Problem to work on
Answer with the exact lines of the following material from the one containing "The green_teapot at 178 379 62 38 appeared." through the one containing "The red_bowl moved", both end lines included.

┌─ Information supplied

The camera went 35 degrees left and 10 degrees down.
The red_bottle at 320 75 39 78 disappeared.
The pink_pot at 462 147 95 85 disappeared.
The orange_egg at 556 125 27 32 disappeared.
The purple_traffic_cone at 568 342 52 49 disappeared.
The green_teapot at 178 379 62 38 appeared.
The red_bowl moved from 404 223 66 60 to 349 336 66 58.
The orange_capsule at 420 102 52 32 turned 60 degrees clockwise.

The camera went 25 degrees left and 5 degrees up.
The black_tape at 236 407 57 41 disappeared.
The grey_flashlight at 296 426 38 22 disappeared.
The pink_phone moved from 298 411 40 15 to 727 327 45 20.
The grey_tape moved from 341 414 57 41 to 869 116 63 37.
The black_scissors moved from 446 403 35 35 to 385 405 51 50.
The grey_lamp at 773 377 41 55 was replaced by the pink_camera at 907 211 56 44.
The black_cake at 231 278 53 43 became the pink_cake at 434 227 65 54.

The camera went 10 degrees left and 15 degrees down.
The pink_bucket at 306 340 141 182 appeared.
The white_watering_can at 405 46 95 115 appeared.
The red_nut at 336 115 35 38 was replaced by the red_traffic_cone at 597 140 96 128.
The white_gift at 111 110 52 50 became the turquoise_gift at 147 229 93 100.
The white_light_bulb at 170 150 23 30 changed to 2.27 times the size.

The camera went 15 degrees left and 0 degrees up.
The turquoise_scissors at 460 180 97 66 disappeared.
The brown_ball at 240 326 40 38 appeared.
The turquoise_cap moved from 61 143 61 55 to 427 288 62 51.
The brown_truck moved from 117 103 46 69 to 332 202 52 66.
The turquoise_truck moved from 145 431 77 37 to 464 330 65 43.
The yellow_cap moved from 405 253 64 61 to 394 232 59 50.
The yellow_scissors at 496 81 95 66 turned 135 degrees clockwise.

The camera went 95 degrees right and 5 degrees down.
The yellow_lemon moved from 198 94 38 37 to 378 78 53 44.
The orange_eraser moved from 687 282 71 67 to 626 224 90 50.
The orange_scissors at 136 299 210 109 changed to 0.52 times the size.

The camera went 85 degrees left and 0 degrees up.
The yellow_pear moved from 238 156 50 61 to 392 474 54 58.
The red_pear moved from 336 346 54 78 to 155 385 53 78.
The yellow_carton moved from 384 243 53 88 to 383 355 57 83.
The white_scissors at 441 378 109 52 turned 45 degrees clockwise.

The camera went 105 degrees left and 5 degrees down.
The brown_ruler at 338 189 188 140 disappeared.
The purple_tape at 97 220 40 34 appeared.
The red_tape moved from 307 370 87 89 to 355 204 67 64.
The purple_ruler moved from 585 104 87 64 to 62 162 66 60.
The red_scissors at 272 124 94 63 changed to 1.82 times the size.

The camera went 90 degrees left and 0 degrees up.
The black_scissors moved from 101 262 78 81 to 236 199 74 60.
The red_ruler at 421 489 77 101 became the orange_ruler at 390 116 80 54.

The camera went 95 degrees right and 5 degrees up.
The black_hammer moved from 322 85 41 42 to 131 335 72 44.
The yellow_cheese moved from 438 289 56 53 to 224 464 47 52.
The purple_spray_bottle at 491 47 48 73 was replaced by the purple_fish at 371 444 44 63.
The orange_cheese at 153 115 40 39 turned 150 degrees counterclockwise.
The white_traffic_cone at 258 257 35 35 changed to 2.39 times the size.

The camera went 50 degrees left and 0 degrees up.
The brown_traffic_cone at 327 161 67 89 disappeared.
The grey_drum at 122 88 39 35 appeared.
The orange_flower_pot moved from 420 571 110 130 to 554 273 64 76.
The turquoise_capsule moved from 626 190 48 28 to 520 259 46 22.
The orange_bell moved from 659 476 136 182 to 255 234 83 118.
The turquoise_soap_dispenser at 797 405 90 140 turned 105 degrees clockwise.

└─

Result
The green_teapot at 178 379 62 38 appeared.
The red_bowl moved from 404 223 66 60 to 349 336 66 58.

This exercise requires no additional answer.